PROVIDED INFORMATION START

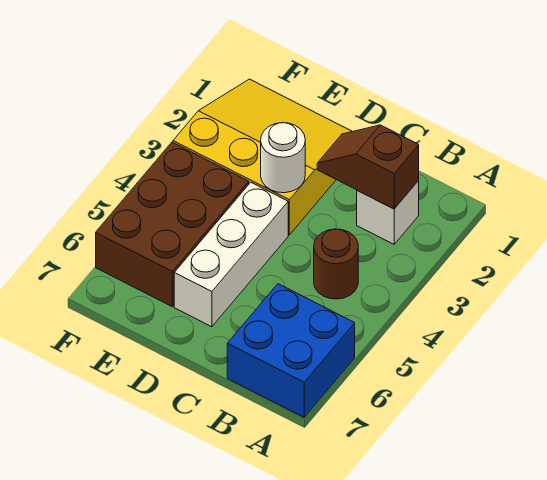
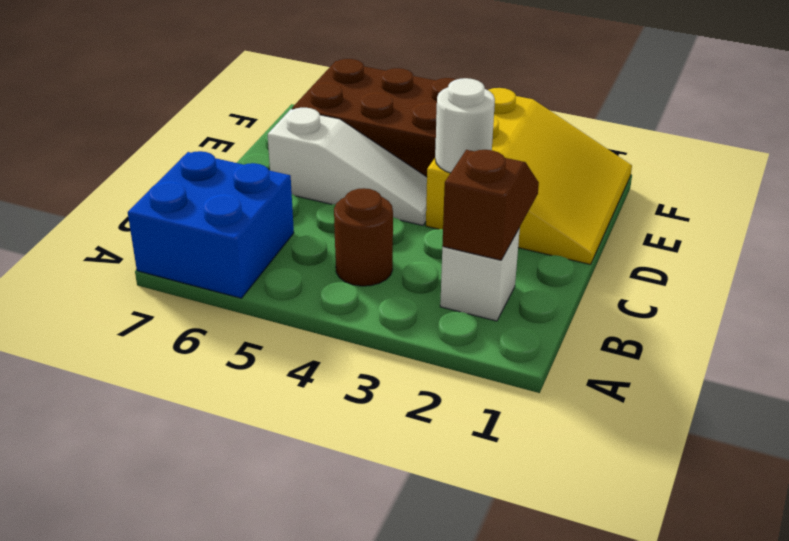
white brick D4:D6 level 1 -> white slope D4:D6 level 1 top 6

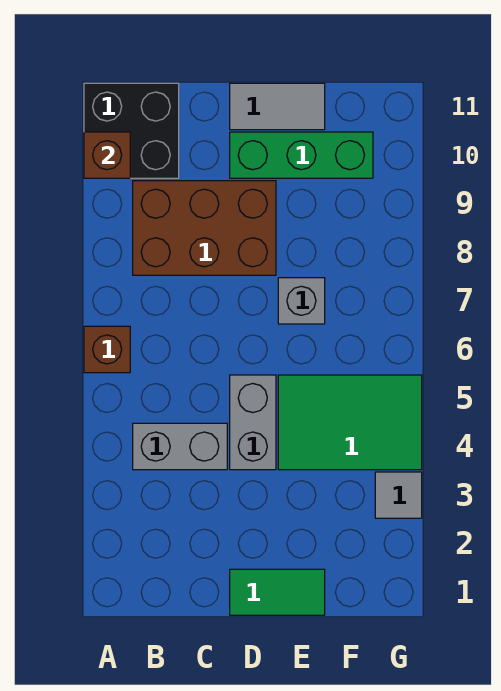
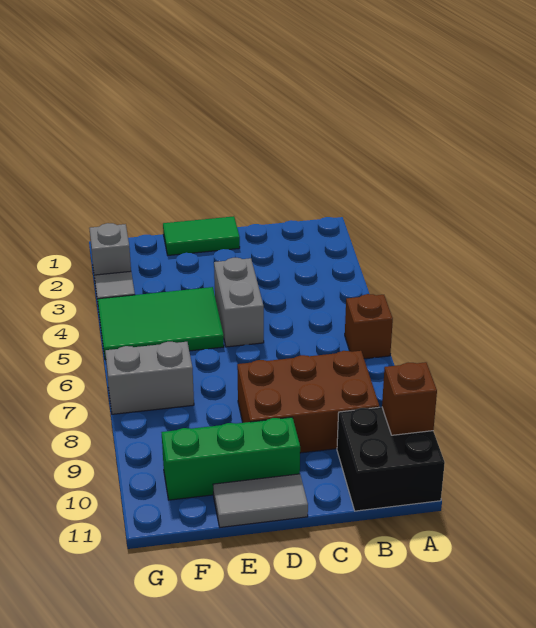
grey brick B4:C4 level 1 -> grey brick F7:G7 level 1
grey brick E7 level 1 -> grey brick G2 level 1

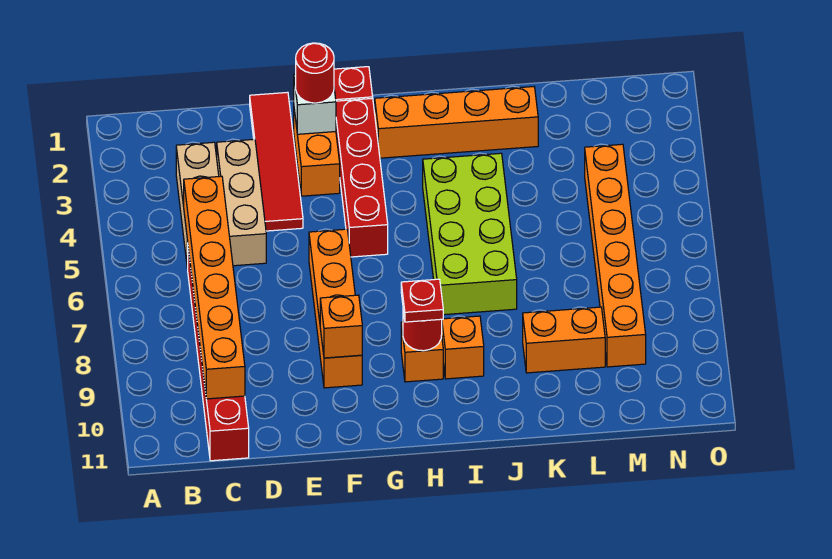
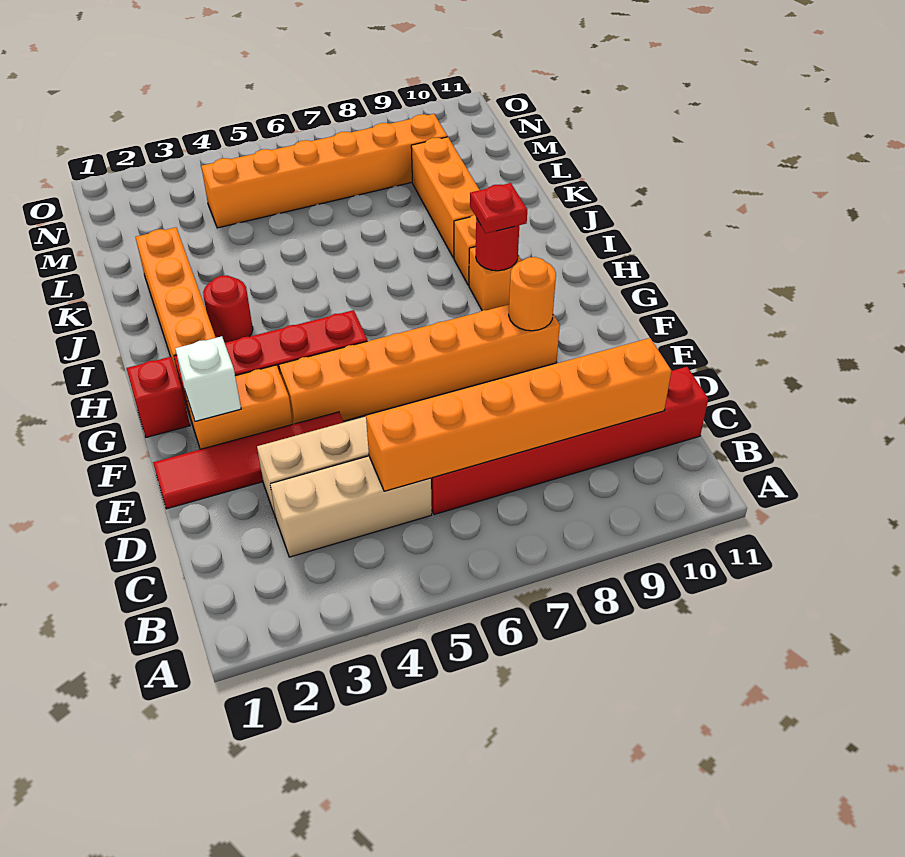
red round brick F2 level 3 -> red round brick I3 level 1
orange brick F6:F9 level 1 -> orange brick F4:F9 level 1
orange brick F9 level 2 -> orange round brick F9 level 2
lime brick I4:J7 level 1 -> none
orange brick K9:L9 level 1 -> orange brick J9:L9 level 1

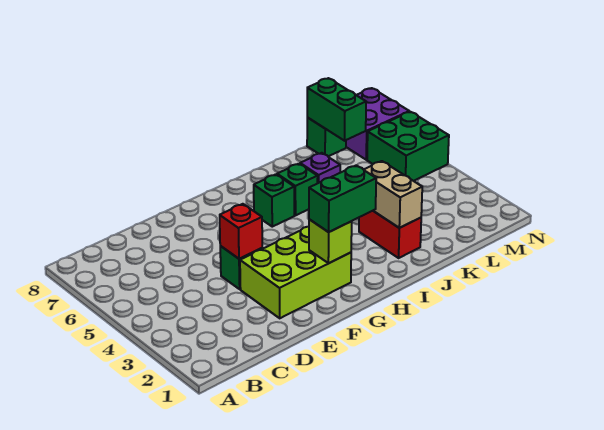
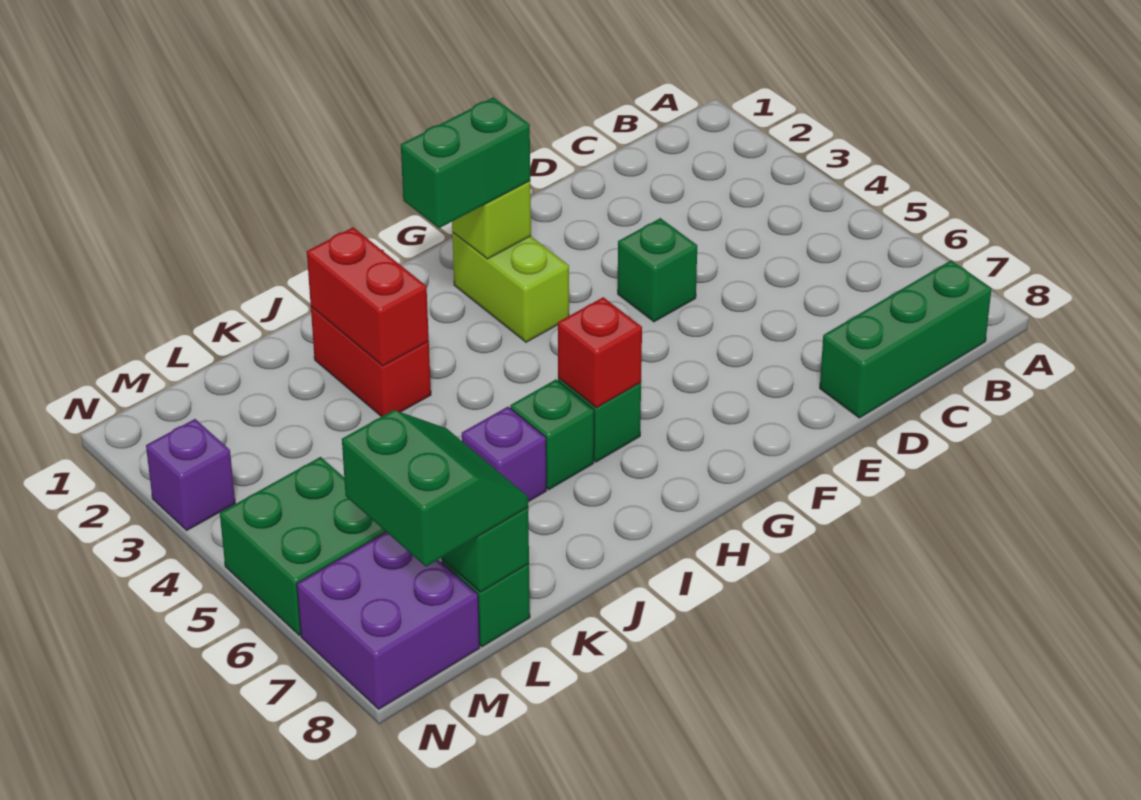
none -> green brick B8:D8 level 1
lime brick E2:G3 level 1 -> lime brick G2:G3 level 1
red brick E4 level 2 -> red brick H6 level 2
tan brick J2:J3 level 2 -> red brick J2:J3 level 2
none -> green slope L7:M8 level 3 top M
none -> purple brick N3 level 1

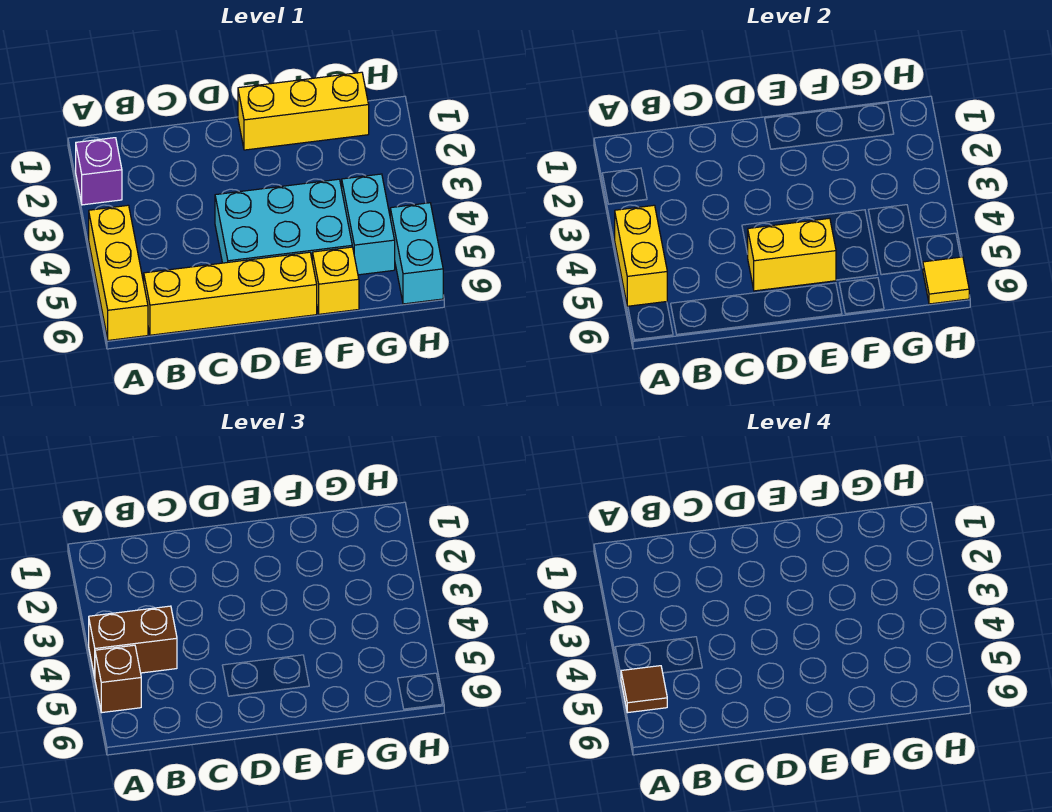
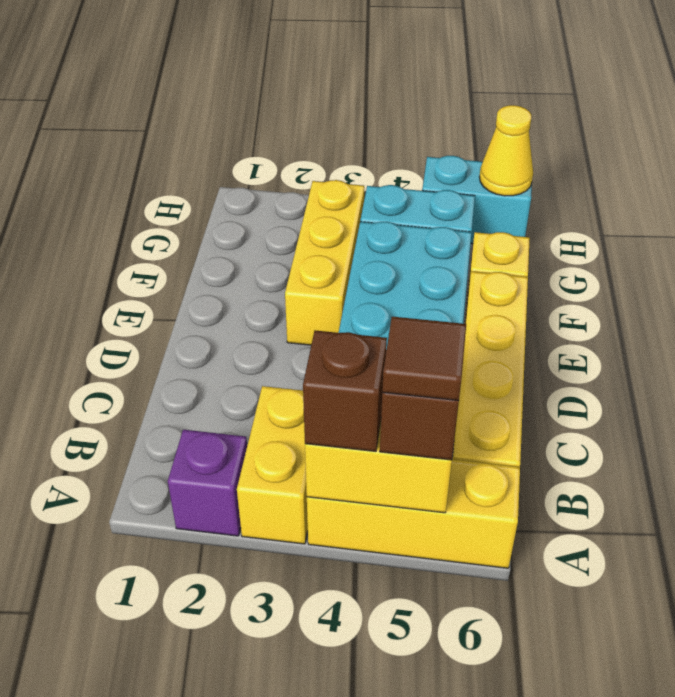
brown brick A4:B4 level 3 -> brown brick A4 level 3
yellow brick D5:E5 level 2 -> yellow brick A3:B3 level 1
yellow brick E1:G1 level 1 -> yellow brick E3:G3 level 1
yellow tile H6 level 2 -> yellow cone H6 level 2

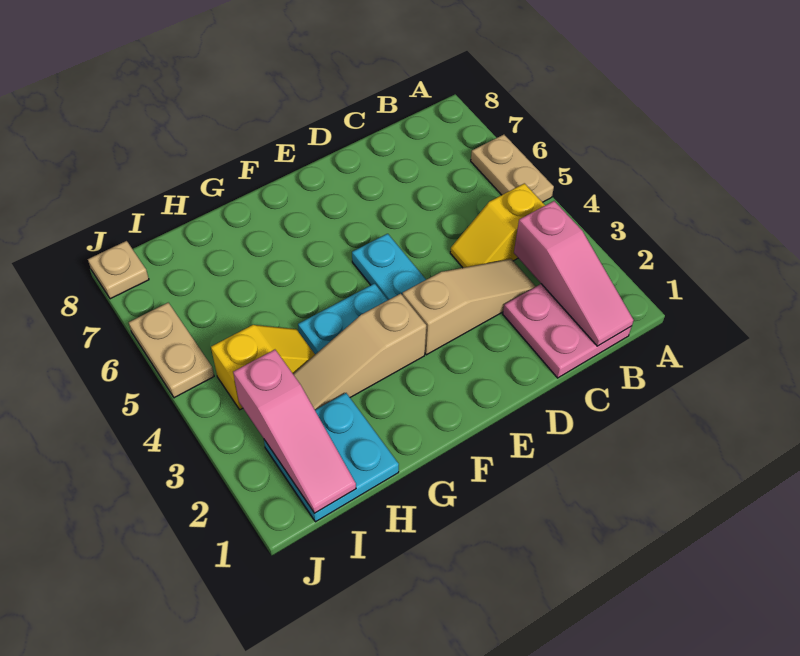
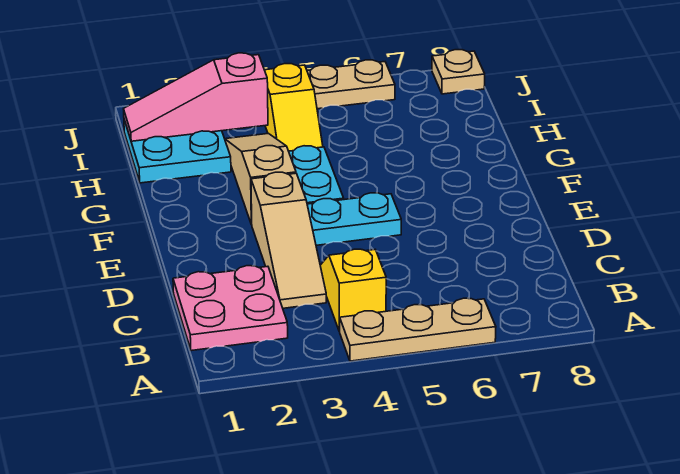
tan plate A5:A6 level 1 -> tan plate A4:A6 level 1
pink slope B1:B3 level 2 top 3 -> none

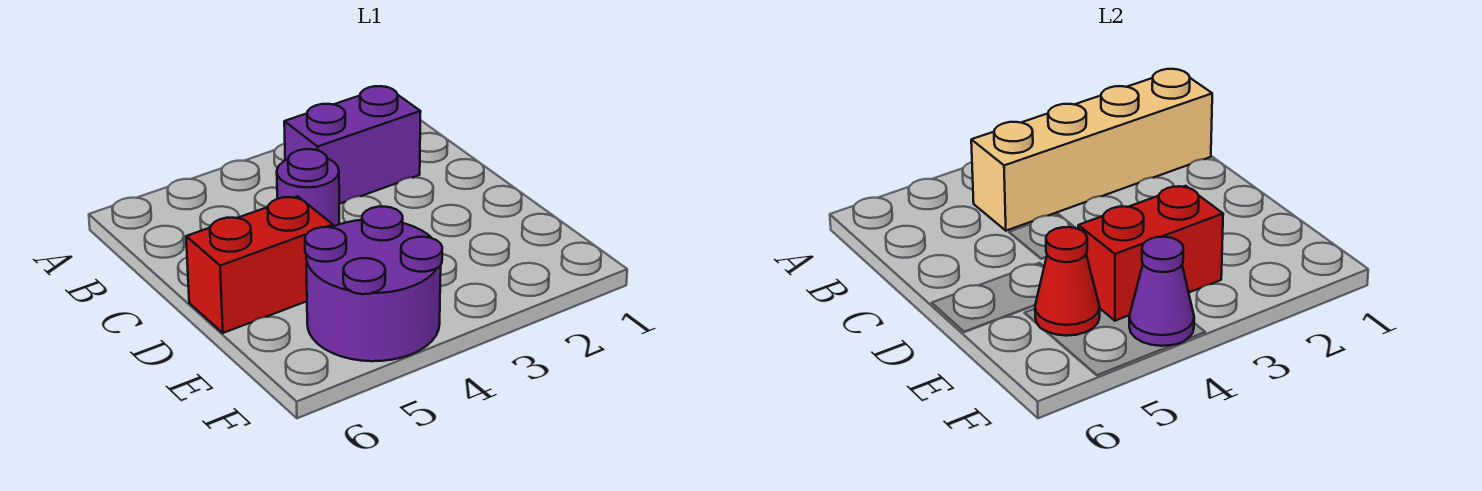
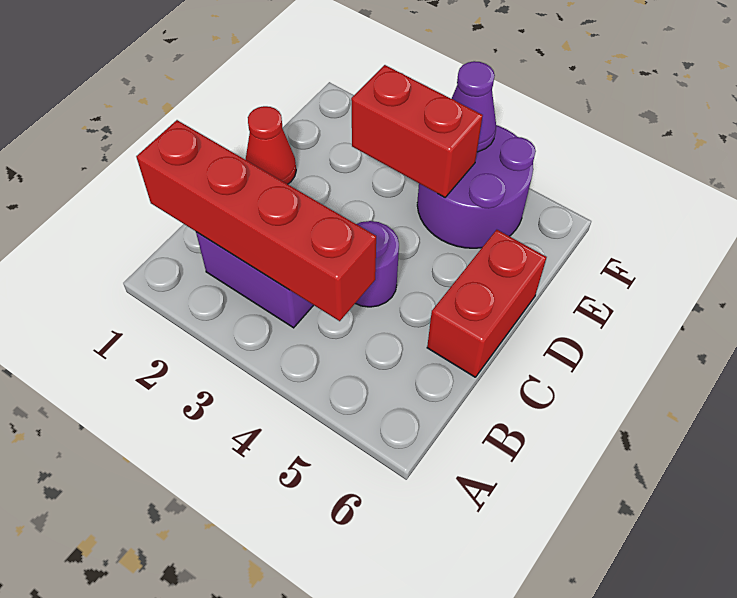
tan brick B1:B4 level 2 -> red brick B1:B4 level 2
red brick D5:D6 level 1 -> red brick C6:D6 level 1
red cone E5 level 2 -> red cone D1 level 1

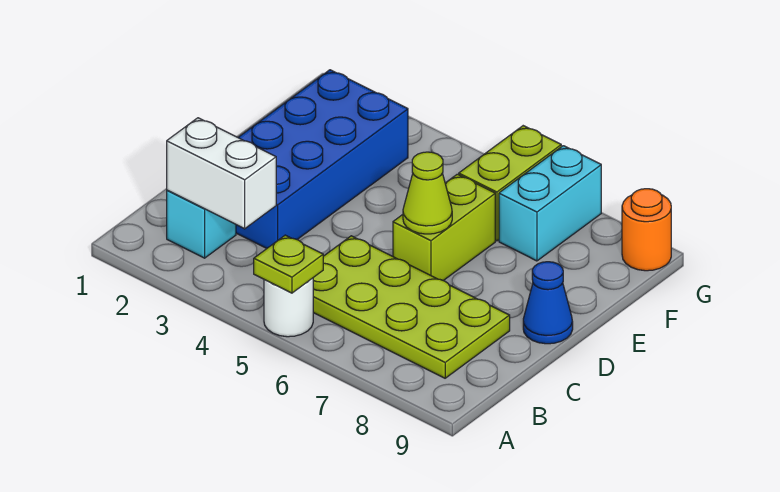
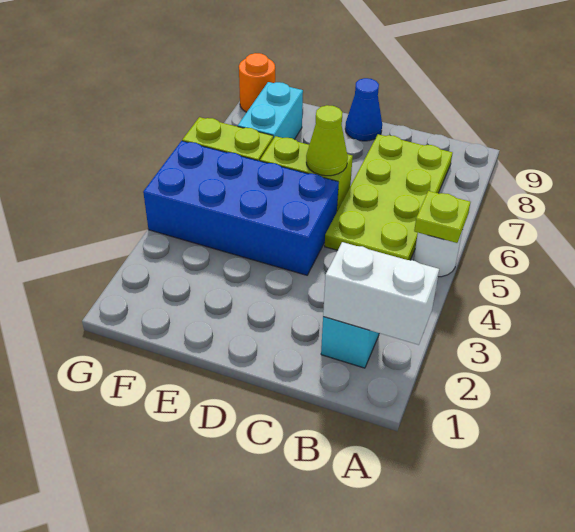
white brick B2:B3 level 2 -> white brick A2:B2 level 2
blue brick C2:F3 level 1 -> blue brick D4:G5 level 1
cyan brick F7:G7 level 1 -> cyan brick F7:F8 level 1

PROVIDED INFORMATION END

WHAT TO WORK ON> In the records above, find the line with "brown brick A4:B4" and the line with "blue brick C2:F3", then restate word for word only those two lines and all lines between, omitting pictures.

WRITTEN SOLUTION>
brown brick A4:B4 level 3 -> brown brick A4 level 3
yellow brick D5:E5 level 2 -> yellow brick A3:B3 level 1
yellow brick E1:G1 level 1 -> yellow brick E3:G3 level 1
yellow tile H6 level 2 -> yellow cone H6 level 2

tan plate A5:A6 level 1 -> tan plate A4:A6 level 1
pink slope B1:B3 level 2 top 3 -> none

tan brick B1:B4 level 2 -> red brick B1:B4 level 2
red brick D5:D6 level 1 -> red brick C6:D6 level 1
red cone E5 level 2 -> red cone D1 level 1

white brick B2:B3 level 2 -> white brick A2:B2 level 2
blue brick C2:F3 level 1 -> blue brick D4:G5 level 1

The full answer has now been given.